## STATED TASK
Give back only the lines in the records below from the one with "Given the image: H&E-stained" to the one with "Render at 512×512.", both inclusive, word for word.

## TASK MATERIAL

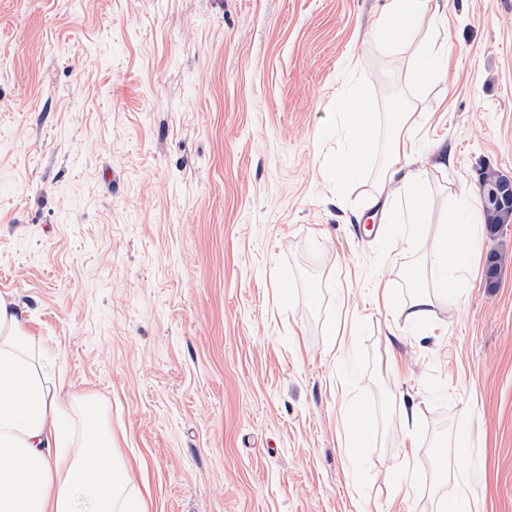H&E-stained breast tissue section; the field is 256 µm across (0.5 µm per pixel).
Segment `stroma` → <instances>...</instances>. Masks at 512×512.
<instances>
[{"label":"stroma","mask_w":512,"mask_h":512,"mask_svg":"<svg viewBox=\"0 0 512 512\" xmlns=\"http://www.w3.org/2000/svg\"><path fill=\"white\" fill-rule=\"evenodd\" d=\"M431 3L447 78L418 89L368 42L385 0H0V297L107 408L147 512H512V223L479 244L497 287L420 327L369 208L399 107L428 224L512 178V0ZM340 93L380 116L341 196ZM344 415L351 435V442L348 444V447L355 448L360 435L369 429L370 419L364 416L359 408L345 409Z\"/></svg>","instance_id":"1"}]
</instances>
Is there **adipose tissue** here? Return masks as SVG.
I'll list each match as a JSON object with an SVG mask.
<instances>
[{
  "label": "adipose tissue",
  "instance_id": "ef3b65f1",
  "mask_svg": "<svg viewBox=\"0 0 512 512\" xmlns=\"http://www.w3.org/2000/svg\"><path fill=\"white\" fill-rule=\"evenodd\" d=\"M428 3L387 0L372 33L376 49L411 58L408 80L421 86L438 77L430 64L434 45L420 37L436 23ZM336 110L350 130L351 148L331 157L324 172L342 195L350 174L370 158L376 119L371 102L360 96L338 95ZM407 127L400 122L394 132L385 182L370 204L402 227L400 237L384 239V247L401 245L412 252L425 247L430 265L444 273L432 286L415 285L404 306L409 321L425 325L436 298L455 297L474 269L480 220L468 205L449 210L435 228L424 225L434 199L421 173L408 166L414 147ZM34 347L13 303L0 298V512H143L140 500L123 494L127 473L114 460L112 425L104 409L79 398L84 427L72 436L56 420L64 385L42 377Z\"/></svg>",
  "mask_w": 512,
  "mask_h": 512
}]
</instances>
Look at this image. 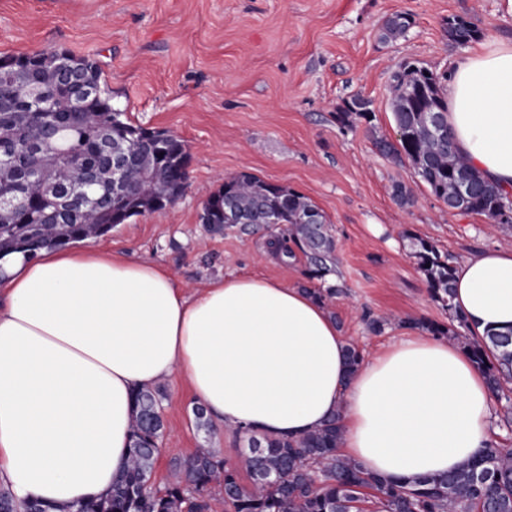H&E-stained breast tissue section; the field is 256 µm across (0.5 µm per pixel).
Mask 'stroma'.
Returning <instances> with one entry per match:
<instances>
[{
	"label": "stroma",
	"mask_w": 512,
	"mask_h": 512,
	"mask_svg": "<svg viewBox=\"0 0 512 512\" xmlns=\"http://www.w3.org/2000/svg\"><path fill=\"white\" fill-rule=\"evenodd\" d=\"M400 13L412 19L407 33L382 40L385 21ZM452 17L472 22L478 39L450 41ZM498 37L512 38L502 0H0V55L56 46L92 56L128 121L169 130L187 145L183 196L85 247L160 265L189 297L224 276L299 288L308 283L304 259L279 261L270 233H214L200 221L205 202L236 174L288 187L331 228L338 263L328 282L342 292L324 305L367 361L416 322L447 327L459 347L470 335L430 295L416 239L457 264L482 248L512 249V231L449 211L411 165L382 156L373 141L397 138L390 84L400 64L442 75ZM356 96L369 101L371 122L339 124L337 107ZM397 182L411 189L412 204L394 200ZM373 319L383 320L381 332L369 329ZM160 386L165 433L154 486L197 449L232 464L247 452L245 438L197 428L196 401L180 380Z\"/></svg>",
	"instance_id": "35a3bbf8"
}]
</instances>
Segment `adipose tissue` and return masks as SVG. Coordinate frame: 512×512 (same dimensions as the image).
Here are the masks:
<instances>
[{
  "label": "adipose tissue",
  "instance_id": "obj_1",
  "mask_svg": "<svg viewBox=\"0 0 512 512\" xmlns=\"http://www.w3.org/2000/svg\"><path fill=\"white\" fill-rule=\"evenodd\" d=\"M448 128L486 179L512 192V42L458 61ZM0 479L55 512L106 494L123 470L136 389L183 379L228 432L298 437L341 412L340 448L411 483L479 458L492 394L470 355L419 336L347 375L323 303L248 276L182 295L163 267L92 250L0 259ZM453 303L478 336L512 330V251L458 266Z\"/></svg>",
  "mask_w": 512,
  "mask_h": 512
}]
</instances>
...
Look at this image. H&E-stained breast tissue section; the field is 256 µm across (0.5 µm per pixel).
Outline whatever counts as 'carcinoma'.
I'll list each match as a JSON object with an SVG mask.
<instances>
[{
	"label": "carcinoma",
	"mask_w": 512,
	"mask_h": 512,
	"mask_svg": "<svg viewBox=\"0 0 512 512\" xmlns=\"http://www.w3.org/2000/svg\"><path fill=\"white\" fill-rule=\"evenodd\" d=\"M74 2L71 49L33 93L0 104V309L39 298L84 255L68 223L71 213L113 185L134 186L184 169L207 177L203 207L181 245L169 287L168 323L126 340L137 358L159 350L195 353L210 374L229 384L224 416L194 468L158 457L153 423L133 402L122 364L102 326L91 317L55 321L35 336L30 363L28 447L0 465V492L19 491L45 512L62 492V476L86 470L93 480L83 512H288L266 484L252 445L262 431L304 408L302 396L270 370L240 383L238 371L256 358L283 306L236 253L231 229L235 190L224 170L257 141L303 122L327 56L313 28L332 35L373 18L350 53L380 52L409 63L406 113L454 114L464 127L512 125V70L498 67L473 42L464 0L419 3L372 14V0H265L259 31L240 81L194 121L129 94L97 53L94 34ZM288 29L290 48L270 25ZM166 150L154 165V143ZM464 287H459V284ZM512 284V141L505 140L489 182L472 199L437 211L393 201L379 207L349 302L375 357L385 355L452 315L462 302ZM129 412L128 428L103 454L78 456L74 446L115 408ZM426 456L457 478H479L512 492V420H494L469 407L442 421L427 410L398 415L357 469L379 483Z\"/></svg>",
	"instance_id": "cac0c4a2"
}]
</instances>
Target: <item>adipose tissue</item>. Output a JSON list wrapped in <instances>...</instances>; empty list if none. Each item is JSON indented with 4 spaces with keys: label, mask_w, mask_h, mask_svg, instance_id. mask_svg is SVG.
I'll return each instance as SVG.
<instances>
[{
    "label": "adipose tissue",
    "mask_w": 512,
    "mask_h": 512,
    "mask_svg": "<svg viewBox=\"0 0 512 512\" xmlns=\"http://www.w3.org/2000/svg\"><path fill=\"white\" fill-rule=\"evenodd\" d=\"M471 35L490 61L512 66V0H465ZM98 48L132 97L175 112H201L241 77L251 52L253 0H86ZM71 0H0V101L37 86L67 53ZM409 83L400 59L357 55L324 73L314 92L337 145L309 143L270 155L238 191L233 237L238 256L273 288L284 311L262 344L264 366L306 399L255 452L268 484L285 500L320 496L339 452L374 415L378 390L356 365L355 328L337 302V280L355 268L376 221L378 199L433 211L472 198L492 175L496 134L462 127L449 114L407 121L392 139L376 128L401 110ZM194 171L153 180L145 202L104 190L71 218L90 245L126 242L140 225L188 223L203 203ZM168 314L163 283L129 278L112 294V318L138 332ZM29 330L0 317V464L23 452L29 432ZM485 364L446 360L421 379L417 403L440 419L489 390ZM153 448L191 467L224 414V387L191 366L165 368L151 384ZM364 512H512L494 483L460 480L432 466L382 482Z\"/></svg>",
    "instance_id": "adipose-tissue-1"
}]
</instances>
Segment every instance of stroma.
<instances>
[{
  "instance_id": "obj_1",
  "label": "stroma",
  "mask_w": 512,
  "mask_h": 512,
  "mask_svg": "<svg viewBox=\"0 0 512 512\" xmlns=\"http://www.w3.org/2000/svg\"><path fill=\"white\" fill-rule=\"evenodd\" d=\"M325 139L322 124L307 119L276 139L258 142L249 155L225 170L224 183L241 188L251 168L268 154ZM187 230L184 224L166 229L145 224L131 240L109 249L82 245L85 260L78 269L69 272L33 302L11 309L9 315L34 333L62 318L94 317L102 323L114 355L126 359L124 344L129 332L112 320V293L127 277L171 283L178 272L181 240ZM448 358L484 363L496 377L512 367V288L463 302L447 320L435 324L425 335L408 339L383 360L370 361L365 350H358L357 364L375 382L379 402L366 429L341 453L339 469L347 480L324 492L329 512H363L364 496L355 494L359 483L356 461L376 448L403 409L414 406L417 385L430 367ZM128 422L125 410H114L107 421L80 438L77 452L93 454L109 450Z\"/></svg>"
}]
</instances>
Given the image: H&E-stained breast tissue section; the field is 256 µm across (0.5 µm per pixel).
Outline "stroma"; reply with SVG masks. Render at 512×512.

## CORRECT RESULT
Given the image: H&E-stained breast tissue section; the field is 256 µm across (0.5 µm per pixel).
Outline "stroma"; reply with SVG masks. Render at 512×512.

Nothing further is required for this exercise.